*Instructions to follow*:
Reproduce the opening lines of the records exactly, up to and including the line in which "cyan star: (41, 101) -> (14, 33), turned 30" occurs.

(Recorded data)
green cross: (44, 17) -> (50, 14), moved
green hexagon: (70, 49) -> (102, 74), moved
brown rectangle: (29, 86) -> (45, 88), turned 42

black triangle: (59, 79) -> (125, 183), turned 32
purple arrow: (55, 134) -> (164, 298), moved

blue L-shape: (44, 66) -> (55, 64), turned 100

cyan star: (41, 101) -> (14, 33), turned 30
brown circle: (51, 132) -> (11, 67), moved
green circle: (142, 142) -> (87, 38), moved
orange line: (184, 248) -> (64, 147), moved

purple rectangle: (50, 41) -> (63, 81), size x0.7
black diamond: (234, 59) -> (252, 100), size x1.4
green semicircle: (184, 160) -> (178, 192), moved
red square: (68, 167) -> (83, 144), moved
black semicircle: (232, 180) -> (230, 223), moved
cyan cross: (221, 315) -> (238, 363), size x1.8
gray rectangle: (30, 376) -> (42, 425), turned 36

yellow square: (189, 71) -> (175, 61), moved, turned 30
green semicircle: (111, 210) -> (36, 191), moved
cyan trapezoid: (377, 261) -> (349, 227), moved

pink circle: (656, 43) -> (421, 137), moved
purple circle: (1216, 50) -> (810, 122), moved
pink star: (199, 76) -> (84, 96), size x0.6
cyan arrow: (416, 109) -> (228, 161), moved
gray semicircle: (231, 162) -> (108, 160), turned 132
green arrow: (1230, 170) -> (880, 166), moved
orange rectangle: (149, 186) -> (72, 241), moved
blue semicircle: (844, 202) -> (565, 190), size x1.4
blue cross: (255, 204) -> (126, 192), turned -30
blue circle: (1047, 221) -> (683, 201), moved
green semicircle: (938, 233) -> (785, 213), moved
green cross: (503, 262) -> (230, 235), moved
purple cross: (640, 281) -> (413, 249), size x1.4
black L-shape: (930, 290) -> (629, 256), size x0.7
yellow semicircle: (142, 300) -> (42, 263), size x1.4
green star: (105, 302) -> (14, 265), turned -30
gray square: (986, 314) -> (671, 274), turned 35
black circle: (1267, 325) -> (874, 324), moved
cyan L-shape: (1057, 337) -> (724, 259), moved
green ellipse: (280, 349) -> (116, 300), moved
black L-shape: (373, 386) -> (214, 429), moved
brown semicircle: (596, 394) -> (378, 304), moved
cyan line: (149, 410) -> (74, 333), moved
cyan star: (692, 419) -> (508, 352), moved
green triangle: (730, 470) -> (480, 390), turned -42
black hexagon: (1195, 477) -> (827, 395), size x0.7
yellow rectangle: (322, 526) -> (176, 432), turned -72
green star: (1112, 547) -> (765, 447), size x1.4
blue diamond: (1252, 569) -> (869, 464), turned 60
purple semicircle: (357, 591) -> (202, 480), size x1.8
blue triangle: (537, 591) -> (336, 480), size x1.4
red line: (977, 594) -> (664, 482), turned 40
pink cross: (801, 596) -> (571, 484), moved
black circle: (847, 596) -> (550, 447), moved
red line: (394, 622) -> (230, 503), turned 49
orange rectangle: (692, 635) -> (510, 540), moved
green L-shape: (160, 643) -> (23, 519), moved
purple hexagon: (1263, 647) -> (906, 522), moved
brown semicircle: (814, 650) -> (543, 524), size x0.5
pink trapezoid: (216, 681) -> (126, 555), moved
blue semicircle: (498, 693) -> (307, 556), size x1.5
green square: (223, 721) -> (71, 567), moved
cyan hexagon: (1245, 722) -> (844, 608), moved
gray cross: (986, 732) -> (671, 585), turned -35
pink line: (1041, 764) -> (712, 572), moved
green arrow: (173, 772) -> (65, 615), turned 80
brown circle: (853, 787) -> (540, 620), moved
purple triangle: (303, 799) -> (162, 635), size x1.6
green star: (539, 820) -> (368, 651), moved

*Exercise answer*:
green cross: (44, 17) -> (50, 14), moved
green hexagon: (70, 49) -> (102, 74), moved
brown rectangle: (29, 86) -> (45, 88), turned 42

black triangle: (59, 79) -> (125, 183), turned 32
purple arrow: (55, 134) -> (164, 298), moved

blue L-shape: (44, 66) -> (55, 64), turned 100

cyan star: (41, 101) -> (14, 33), turned 30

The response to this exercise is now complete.